-------- Data records

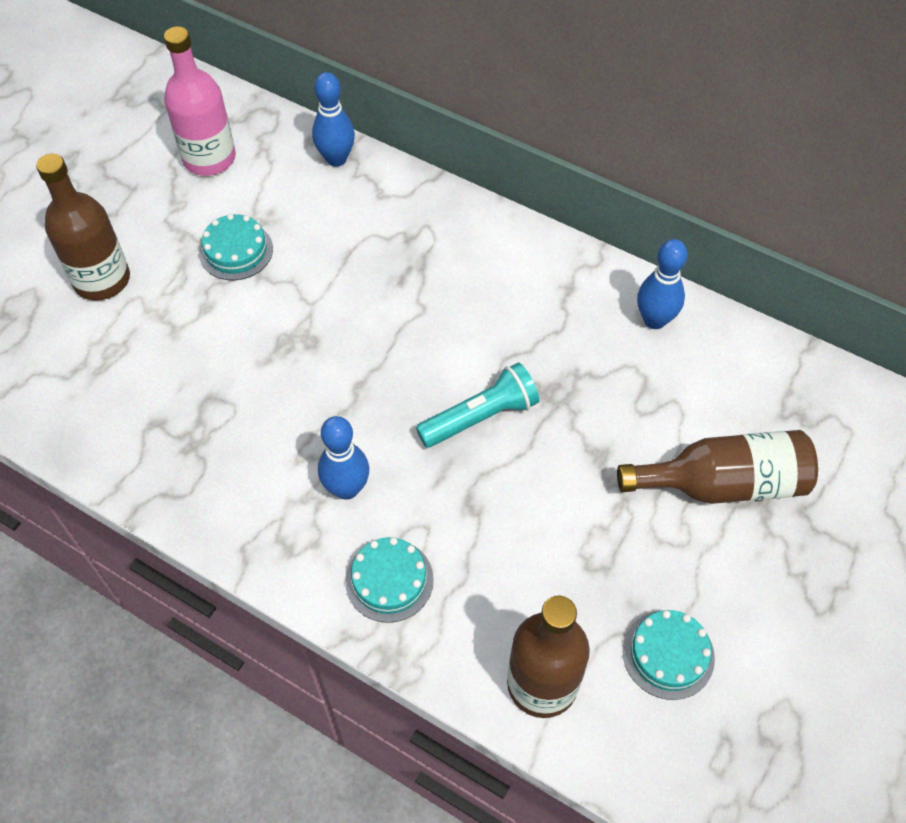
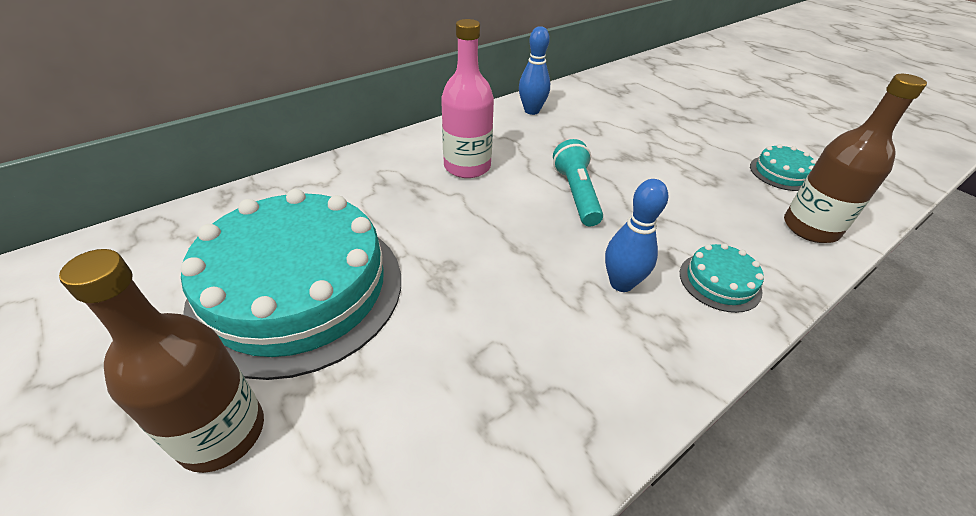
camera: 70 degrees left, 15 degrees down
pink bottle [164,26,236,176] -> pink bottle moved to [441,19,494,178]
turquoise cake [199,214,273,280] -> turquoise cake [181,189,401,380], size x2.46
blue bowling pin [312,72,355,167] -> none
brown bottle [617,430,818,504] -> none

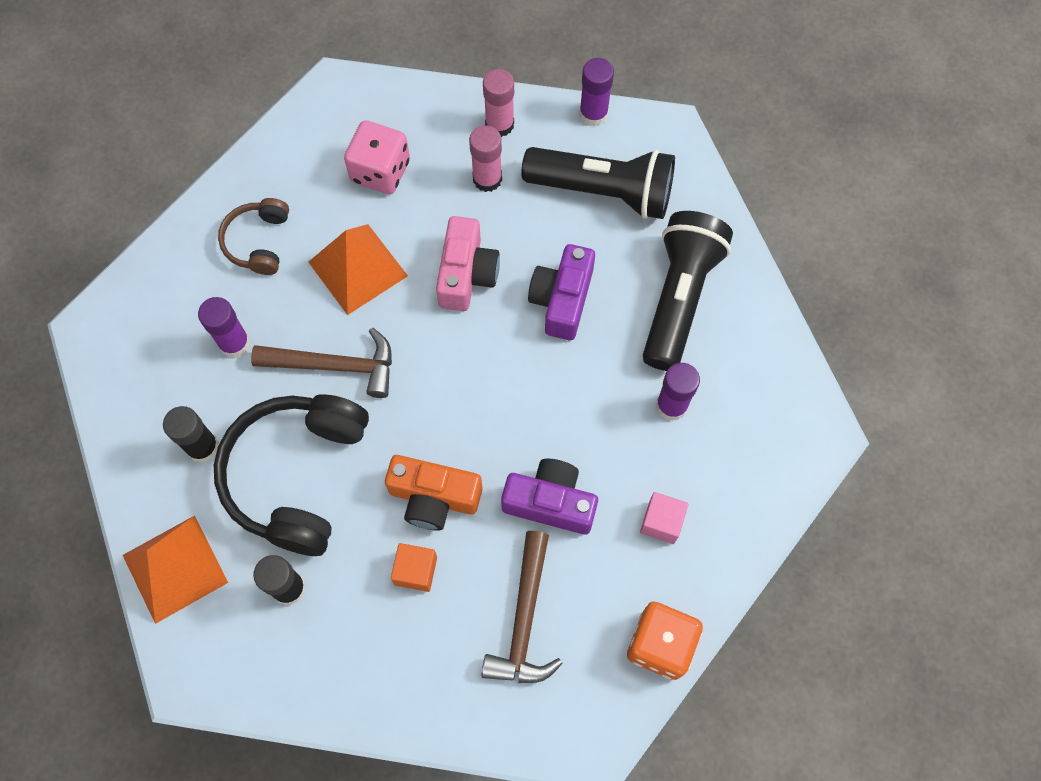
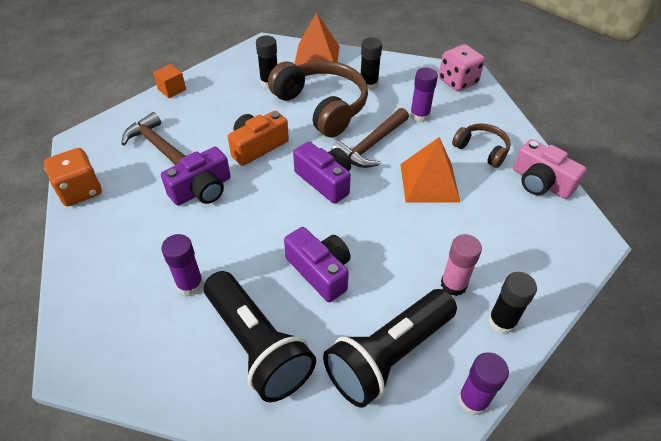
camera: 125 degrees right, 20 degrees down
black headphones [214,394,369,556] -> brown headphones [268,61,368,137]
pink dice [344,120,410,194] -> pink dice moved to [439,44,485,91]
orange cube [391,543,437,592] -> orange cube moved to [153,64,186,98]
pink camera [436,216,500,311] -> pink camera moved to [513,139,587,199]
pink glue stick [483,69,514,137] -> black glue stick [488,272,537,334]
pink cube [640,492,689,544] -> none
none -> purple camera [293,142,351,204]

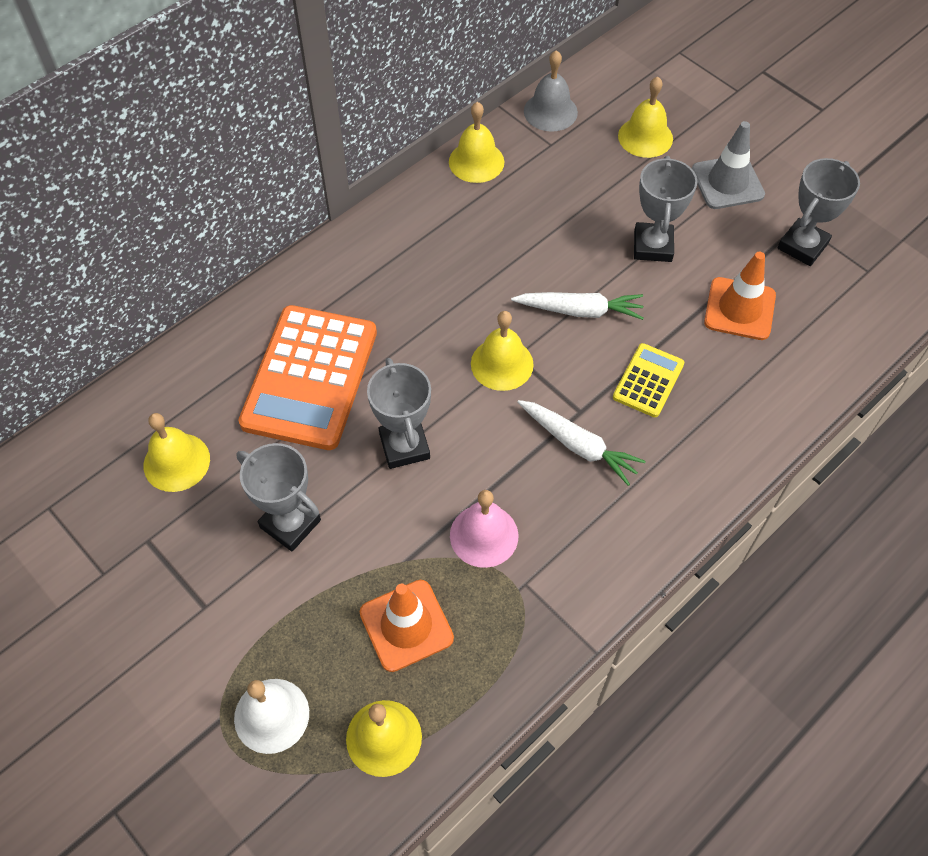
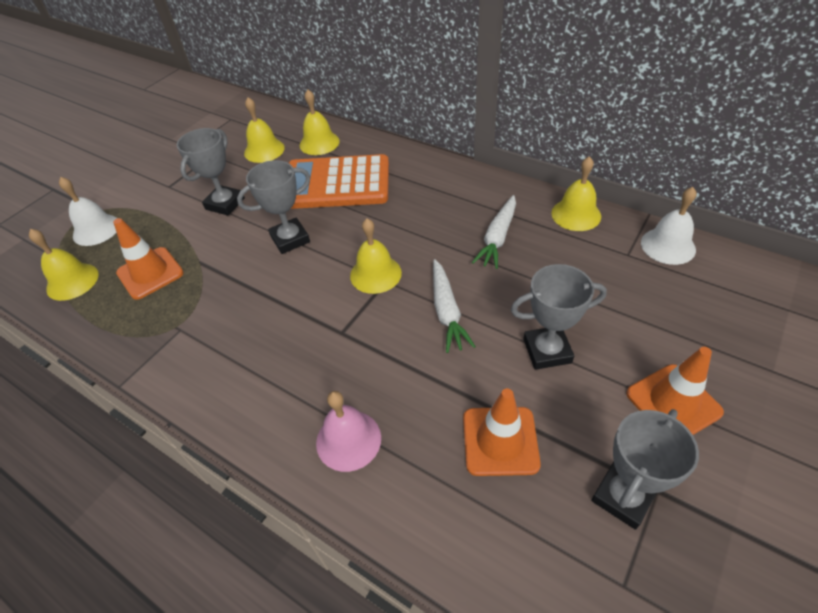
camera: 80 degrees right, 10 degrees down
pink bell [450,490,518,568] -> pink bell moved to [316,391,381,472]
white carrot [517,400,646,486] -> white carrot moved to [472,195,516,269]
grey bell [524,50,578,132] -> white bell [641,187,697,265]
yellow calculator [613,343,685,417] -> none
yellow bell [618,77,673,158] -> yellow bell moved to [300,90,340,155]
grey traffic cone [692,121,765,209] -> orange traffic cone [626,347,724,435]
grey trophy [778,158,860,266] -> grey trophy turned 75 degrees counterclockwise [591,409,699,530]

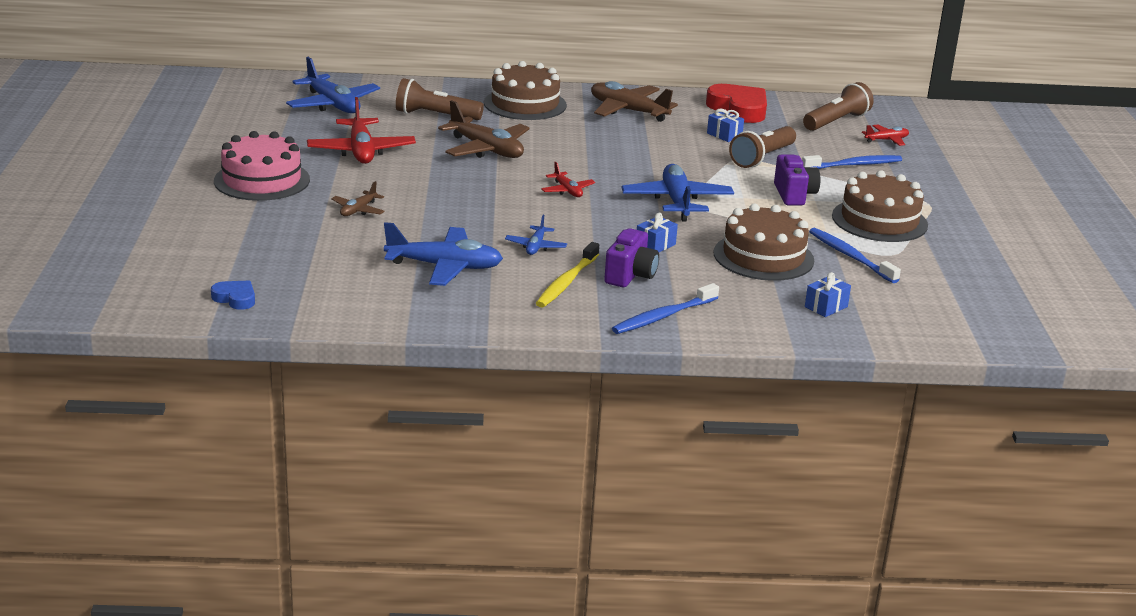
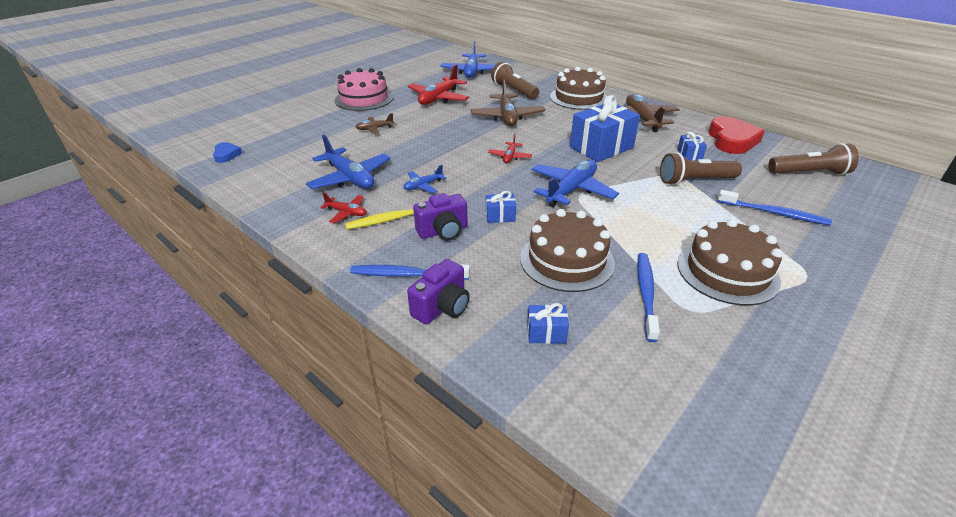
camera: 45 degrees right, 10 degrees up
purple camera [774,155,820,205] -> purple camera moved to [407,259,470,325]
red plane [862,125,909,146] -> red plane moved to [320,193,367,223]
none -> blue gift [570,95,640,162]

----------------

Every line above with the word "black" belongs in the answer, copied as written.

> [Answer space]:
black headphones [214,394,369,556] -> brown headphones [268,61,368,137]
pink glue stick [483,69,514,137] -> black glue stick [488,272,537,334]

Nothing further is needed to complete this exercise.